Action item: Find the lines below that contain "calculator" and tally them. Return only the total.

Source data:
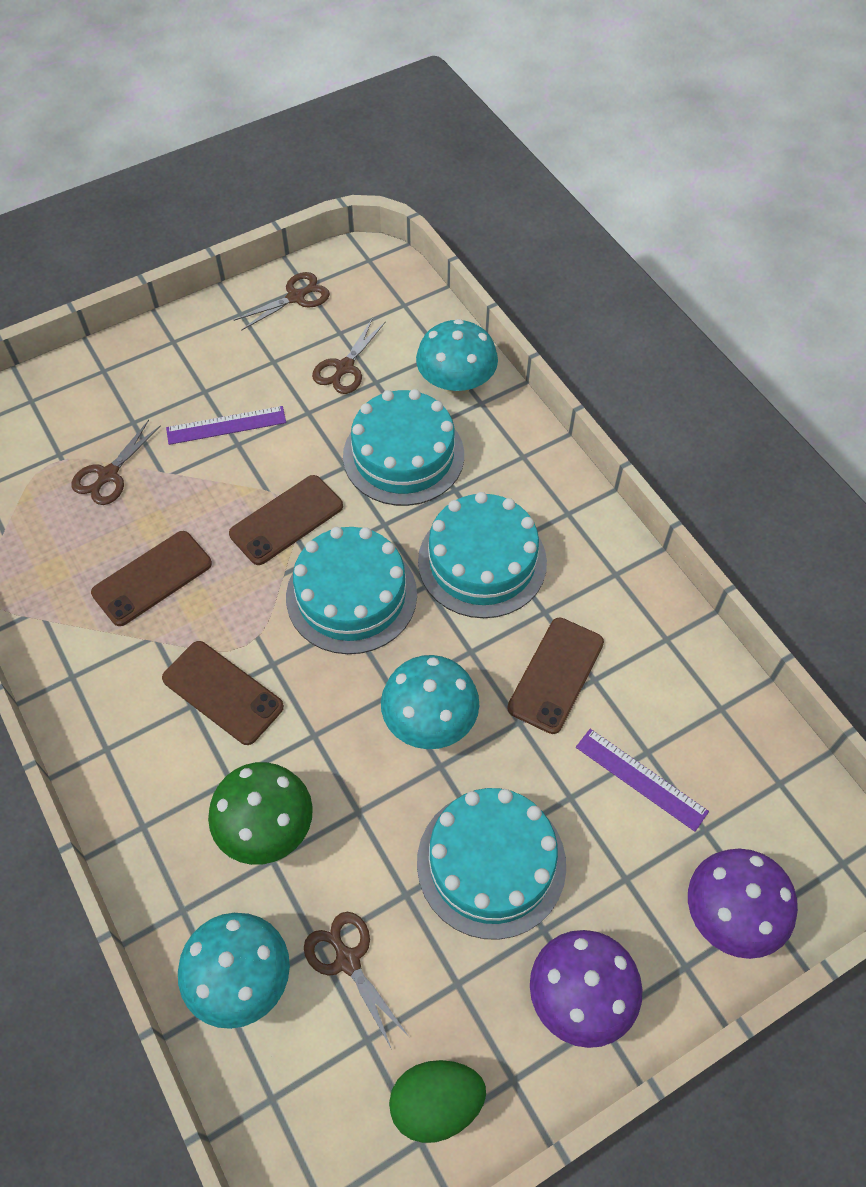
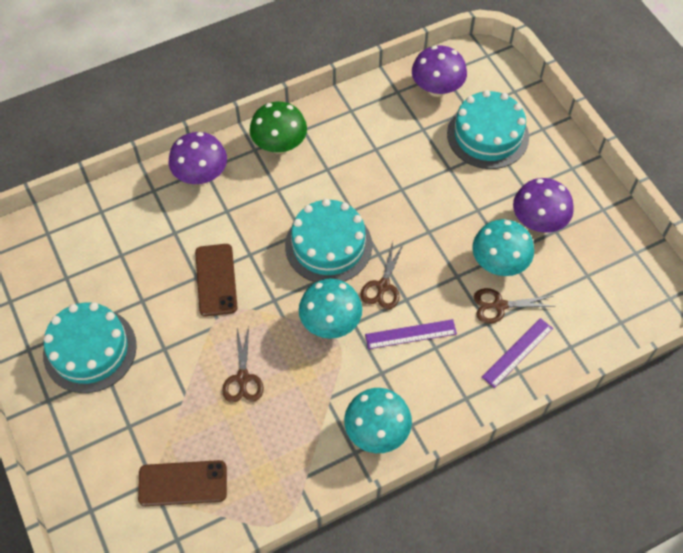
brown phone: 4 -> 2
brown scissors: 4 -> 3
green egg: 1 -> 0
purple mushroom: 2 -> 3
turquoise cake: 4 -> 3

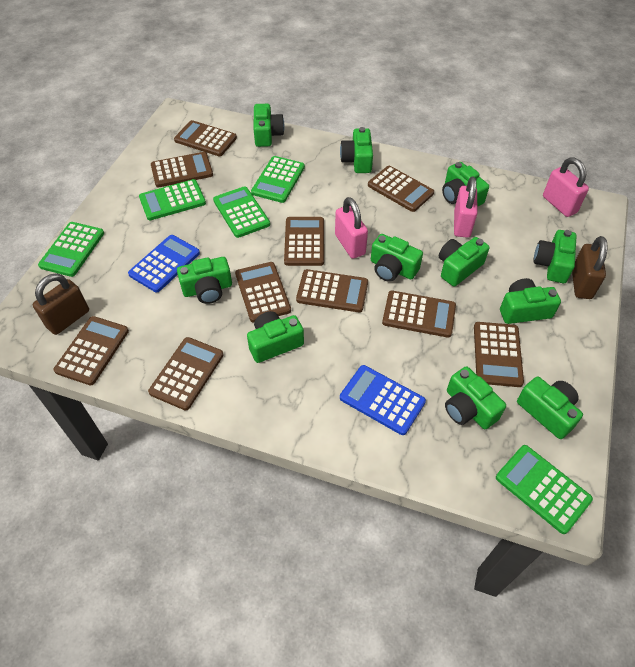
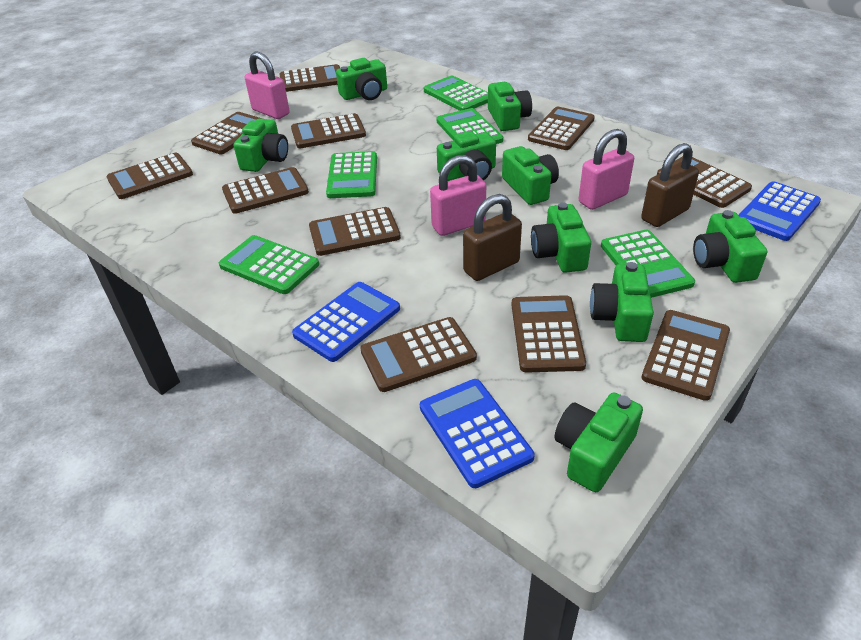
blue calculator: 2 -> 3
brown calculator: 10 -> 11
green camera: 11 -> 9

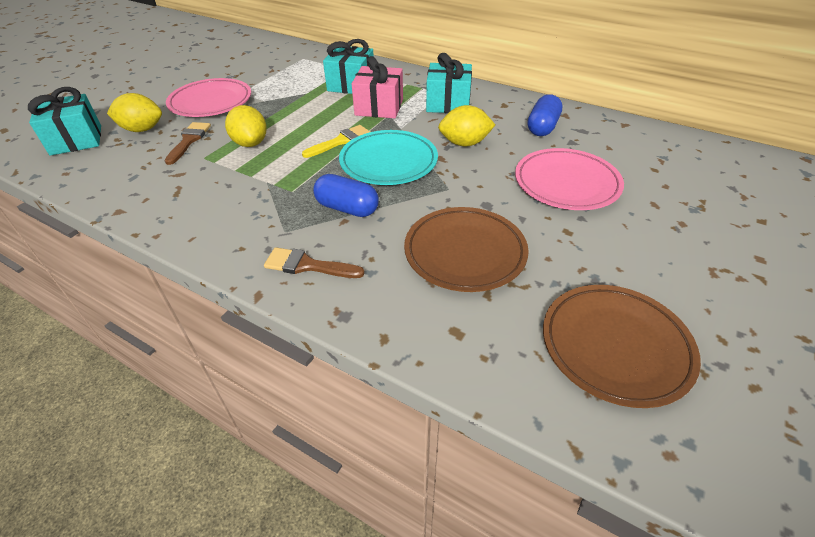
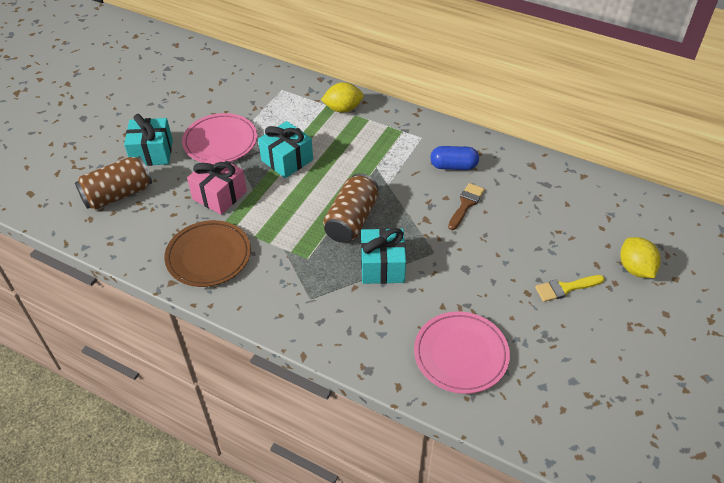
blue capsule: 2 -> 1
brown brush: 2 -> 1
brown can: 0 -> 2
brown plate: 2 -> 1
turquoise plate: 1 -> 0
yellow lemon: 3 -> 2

Written response: 2